→ **WORK ORDER**
Copy each line of the records below, from the first through the one that contains "(464, 461) = (432, 298): orange", exactly as written.

→ **DATA IN THIS EXERCISE**

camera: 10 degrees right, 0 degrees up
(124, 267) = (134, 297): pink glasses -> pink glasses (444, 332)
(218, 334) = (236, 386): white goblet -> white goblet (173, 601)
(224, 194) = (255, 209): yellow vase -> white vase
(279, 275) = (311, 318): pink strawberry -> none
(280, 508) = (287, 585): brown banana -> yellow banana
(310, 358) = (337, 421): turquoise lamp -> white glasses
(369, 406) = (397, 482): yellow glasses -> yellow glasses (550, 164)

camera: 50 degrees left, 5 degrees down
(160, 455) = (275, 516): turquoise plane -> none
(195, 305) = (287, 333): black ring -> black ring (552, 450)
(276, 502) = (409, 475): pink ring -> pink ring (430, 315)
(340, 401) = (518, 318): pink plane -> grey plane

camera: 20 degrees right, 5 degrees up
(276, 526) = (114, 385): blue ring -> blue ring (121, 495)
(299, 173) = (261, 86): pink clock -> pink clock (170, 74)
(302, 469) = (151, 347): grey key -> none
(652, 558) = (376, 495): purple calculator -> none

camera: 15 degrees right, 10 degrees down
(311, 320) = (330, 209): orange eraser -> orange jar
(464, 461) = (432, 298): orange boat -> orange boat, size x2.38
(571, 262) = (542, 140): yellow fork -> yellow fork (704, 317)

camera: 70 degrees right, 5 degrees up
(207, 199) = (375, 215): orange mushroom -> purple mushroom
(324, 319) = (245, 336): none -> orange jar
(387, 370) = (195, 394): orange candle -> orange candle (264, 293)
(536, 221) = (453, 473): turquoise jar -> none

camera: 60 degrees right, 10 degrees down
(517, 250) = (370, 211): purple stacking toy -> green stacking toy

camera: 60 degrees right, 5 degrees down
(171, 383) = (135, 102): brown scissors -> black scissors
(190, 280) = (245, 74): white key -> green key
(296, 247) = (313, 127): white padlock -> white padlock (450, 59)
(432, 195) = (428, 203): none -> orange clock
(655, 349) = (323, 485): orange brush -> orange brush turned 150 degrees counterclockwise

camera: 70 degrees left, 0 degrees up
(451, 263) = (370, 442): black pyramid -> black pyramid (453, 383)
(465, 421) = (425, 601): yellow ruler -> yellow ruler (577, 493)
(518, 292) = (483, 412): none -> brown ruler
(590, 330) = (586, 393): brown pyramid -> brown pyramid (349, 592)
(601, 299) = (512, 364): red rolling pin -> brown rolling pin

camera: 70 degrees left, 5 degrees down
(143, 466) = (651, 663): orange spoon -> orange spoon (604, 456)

→ **SOLUTION TO THIS TASK**
camera: 10 degrees right, 0 degrees up
(124, 267) = (134, 297): pink glasses -> pink glasses (444, 332)
(218, 334) = (236, 386): white goblet -> white goblet (173, 601)
(224, 194) = (255, 209): yellow vase -> white vase
(279, 275) = (311, 318): pink strawberry -> none
(280, 508) = (287, 585): brown banana -> yellow banana
(310, 358) = (337, 421): turquoise lamp -> white glasses
(369, 406) = (397, 482): yellow glasses -> yellow glasses (550, 164)

camera: 50 degrees left, 5 degrees down
(160, 455) = (275, 516): turquoise plane -> none
(195, 305) = (287, 333): black ring -> black ring (552, 450)
(276, 502) = (409, 475): pink ring -> pink ring (430, 315)
(340, 401) = (518, 318): pink plane -> grey plane

camera: 20 degrees right, 5 degrees up
(276, 526) = (114, 385): blue ring -> blue ring (121, 495)
(299, 173) = (261, 86): pink clock -> pink clock (170, 74)
(302, 469) = (151, 347): grey key -> none
(652, 558) = (376, 495): purple calculator -> none

camera: 15 degrees right, 10 degrees down
(311, 320) = (330, 209): orange eraser -> orange jar
(464, 461) = (432, 298): orange boat -> orange boat, size x2.38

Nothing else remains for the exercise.